Dataset excerpt: Begin
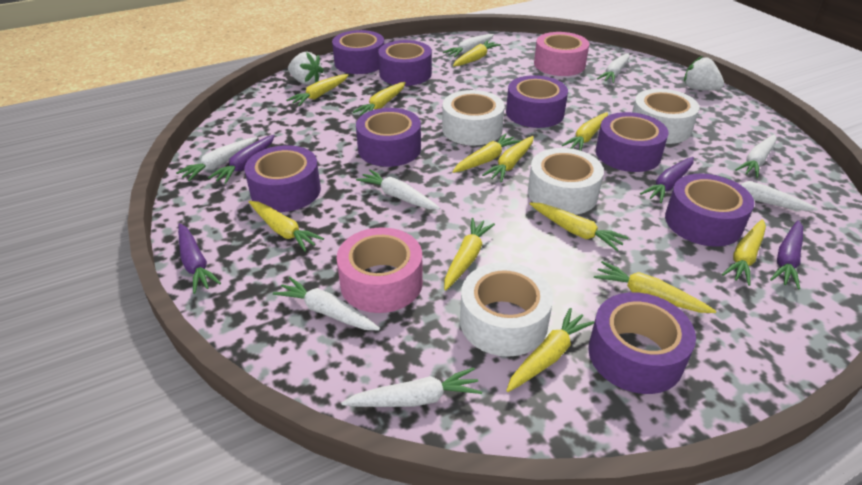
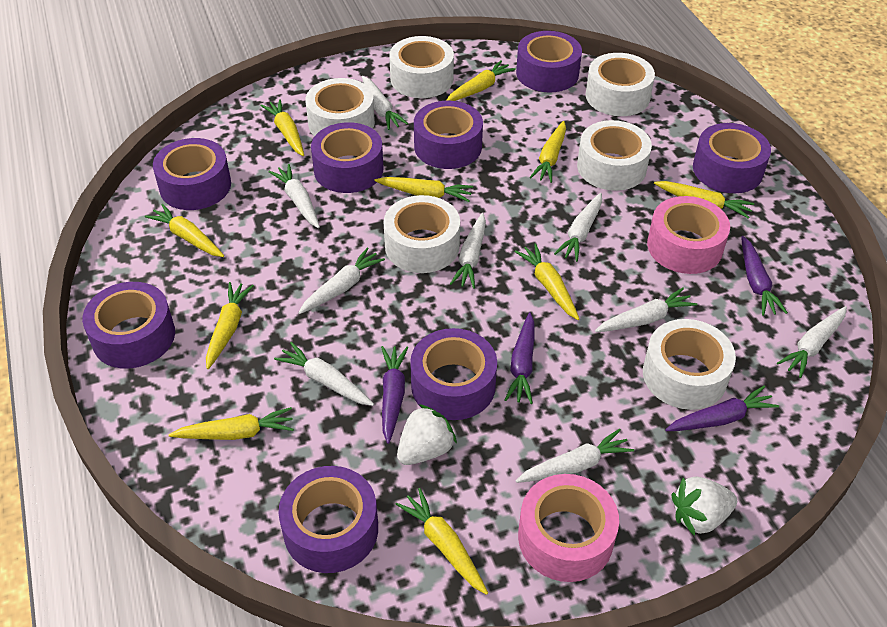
white carrot: 8 -> 9
white tape: 4 -> 6
yellow carrot: 12 -> 10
Dataset excerpt: End
Give the listing again in full, exactly as it is, but without its images.

white carrot: 8 -> 9
white tape: 4 -> 6
yellow carrot: 12 -> 10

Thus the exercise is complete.